Action item:
Copy exactly, line for line, the part of the listing from the line containing "(140, 287) = (507, 413): white mouse -> none" through its last line, and nothing else.

Provided data below:

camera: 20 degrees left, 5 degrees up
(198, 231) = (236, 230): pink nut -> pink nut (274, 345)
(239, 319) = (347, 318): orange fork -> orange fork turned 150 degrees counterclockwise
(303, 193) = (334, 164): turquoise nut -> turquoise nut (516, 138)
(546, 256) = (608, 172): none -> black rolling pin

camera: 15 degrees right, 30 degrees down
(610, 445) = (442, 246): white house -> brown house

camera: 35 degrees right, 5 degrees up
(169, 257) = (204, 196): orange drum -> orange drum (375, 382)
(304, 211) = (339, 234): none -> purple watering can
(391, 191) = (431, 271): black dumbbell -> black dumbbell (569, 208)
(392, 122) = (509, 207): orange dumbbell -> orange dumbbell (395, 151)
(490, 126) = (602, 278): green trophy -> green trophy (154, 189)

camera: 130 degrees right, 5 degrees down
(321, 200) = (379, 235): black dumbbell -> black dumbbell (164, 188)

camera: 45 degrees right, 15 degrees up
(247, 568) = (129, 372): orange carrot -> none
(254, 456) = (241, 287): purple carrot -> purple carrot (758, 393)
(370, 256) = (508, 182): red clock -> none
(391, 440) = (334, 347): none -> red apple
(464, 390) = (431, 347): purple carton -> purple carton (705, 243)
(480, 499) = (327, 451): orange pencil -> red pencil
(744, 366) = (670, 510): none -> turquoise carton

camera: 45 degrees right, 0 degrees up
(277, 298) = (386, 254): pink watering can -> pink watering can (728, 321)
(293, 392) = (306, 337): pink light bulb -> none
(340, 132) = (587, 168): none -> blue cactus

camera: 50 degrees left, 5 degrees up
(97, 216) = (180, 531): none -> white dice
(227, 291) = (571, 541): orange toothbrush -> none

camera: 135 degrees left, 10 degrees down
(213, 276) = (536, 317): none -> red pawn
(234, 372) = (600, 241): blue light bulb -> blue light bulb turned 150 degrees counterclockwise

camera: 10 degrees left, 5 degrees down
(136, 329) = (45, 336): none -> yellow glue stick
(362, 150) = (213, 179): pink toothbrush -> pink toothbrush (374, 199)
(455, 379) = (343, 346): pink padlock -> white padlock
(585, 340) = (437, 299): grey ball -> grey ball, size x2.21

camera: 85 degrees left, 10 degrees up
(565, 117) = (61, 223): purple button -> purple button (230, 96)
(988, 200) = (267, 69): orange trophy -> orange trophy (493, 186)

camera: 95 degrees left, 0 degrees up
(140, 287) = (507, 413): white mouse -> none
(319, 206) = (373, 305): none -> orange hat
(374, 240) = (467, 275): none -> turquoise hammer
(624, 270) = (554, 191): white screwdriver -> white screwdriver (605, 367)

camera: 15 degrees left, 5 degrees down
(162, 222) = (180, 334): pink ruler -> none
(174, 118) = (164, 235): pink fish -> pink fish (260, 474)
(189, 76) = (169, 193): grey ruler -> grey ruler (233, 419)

End of Provided data.

Your solution:
(140, 287) = (507, 413): white mouse -> none
(319, 206) = (373, 305): none -> orange hat
(374, 240) = (467, 275): none -> turquoise hammer
(624, 270) = (554, 191): white screwdriver -> white screwdriver (605, 367)

camera: 15 degrees left, 5 degrees down
(162, 222) = (180, 334): pink ruler -> none
(174, 118) = (164, 235): pink fish -> pink fish (260, 474)
(189, 76) = (169, 193): grey ruler -> grey ruler (233, 419)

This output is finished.